-- Records follows --

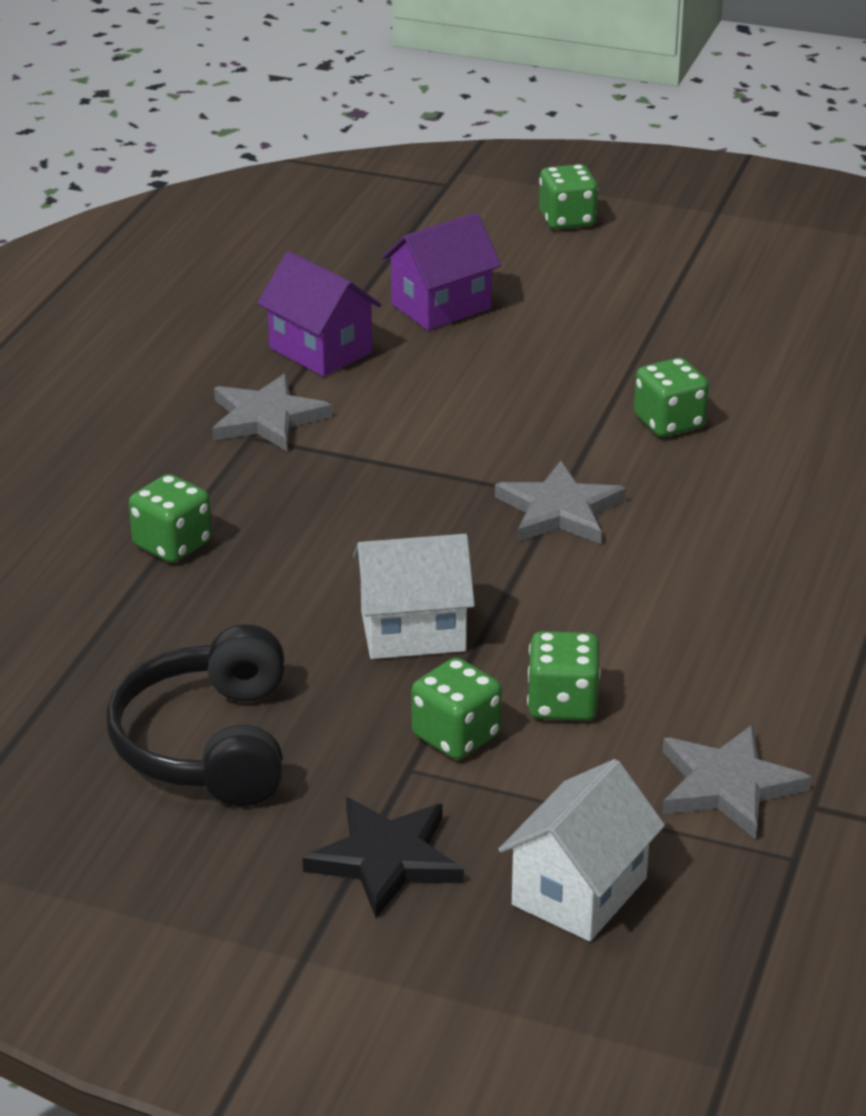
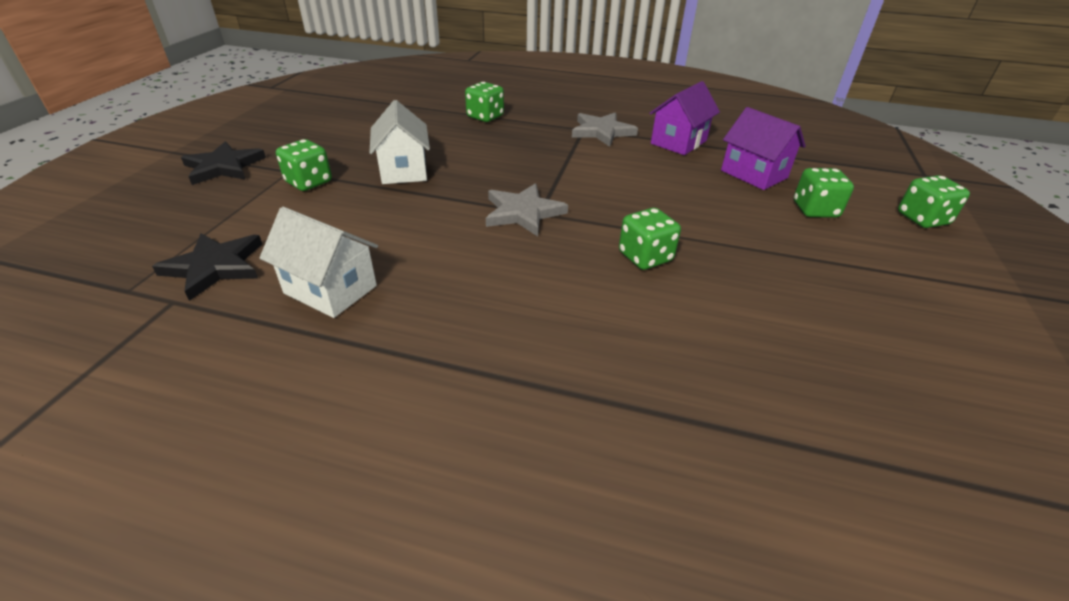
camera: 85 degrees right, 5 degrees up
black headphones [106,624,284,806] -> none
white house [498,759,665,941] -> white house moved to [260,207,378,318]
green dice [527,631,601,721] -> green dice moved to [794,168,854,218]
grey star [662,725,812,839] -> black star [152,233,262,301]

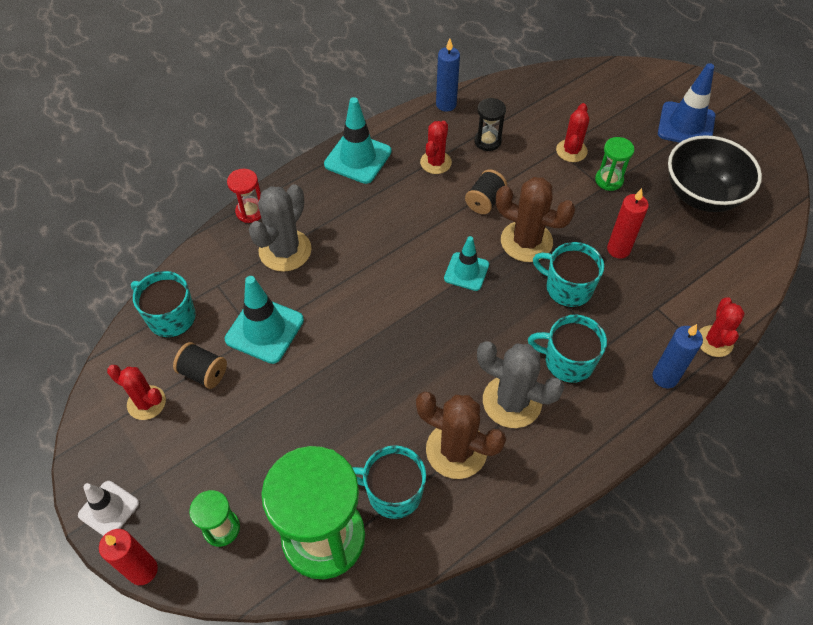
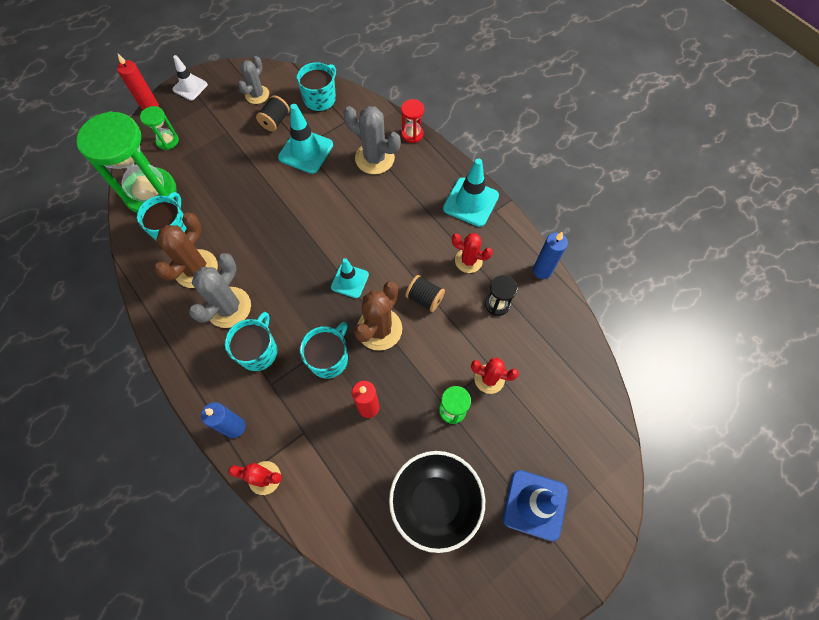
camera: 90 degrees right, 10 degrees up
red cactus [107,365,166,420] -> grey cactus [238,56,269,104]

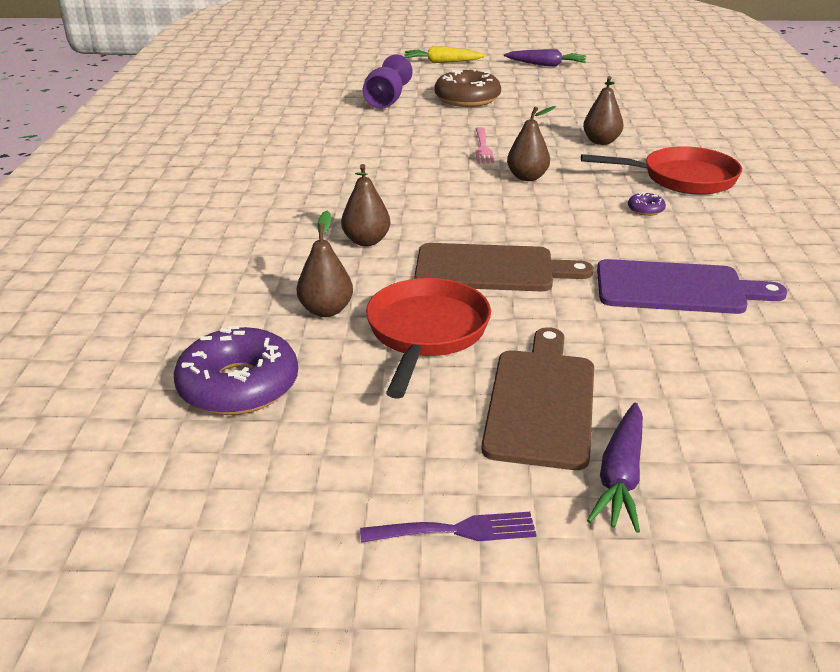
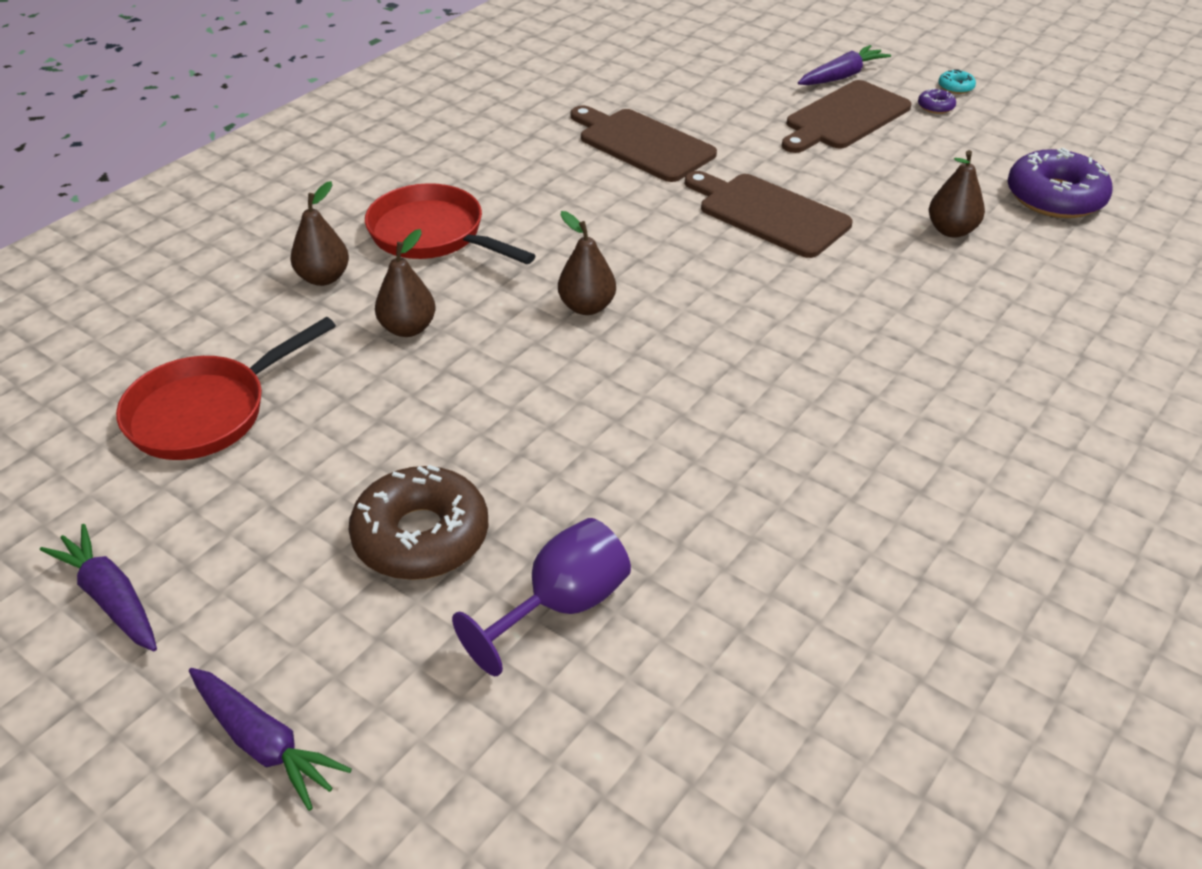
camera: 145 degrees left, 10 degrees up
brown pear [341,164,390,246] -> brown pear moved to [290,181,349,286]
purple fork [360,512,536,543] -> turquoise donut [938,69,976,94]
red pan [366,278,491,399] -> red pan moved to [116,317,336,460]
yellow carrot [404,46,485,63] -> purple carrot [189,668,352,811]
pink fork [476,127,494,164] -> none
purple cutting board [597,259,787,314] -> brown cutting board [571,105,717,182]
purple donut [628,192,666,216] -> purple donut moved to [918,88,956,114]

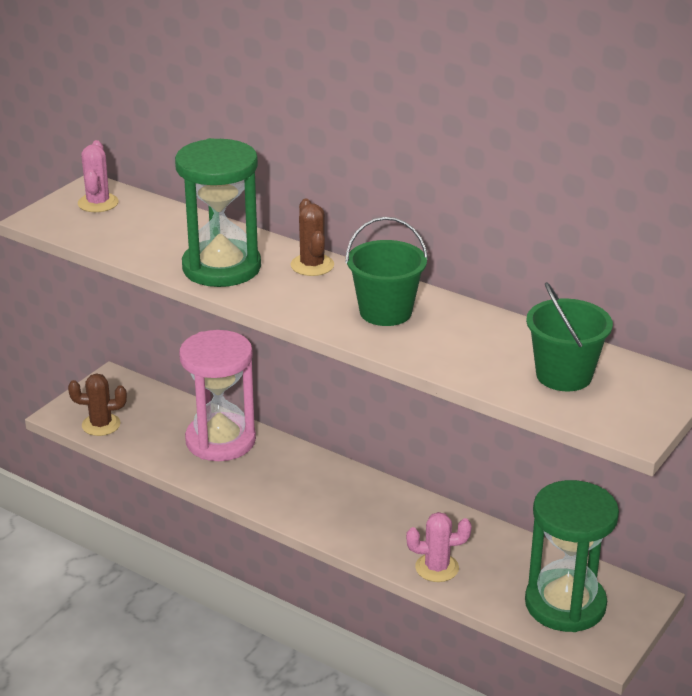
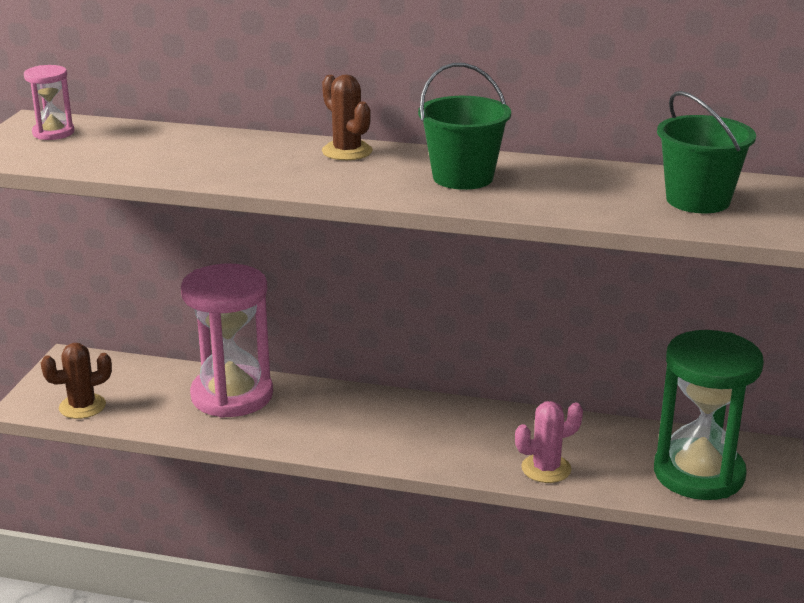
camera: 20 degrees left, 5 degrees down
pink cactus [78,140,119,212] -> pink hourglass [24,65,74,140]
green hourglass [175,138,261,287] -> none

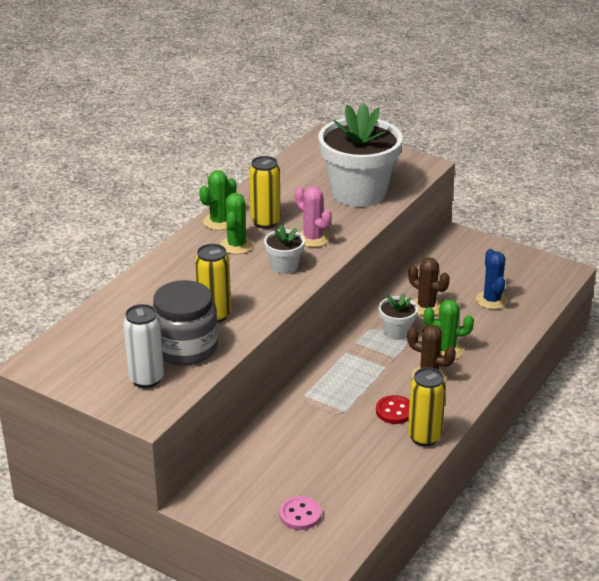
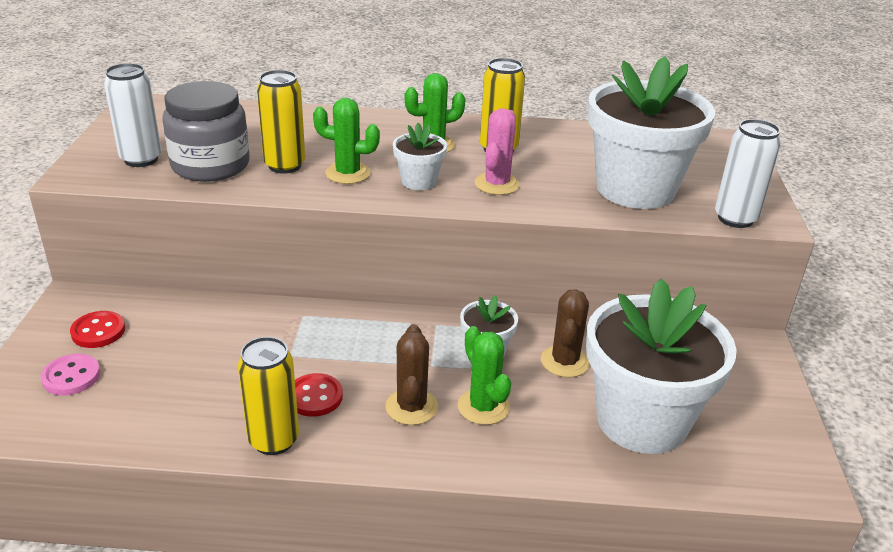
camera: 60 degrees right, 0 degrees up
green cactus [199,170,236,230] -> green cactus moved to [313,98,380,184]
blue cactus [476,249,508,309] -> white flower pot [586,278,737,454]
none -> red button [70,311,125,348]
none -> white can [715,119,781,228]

-- Records concluded --

▶ _Problem description_: Lines holding the word "donut" in the entries above are the ones to pull out. Copy them all.

▶ _Result_:
purple fork [360,512,536,543] -> turquoise donut [938,69,976,94]
purple donut [628,192,666,216] -> purple donut moved to [918,88,956,114]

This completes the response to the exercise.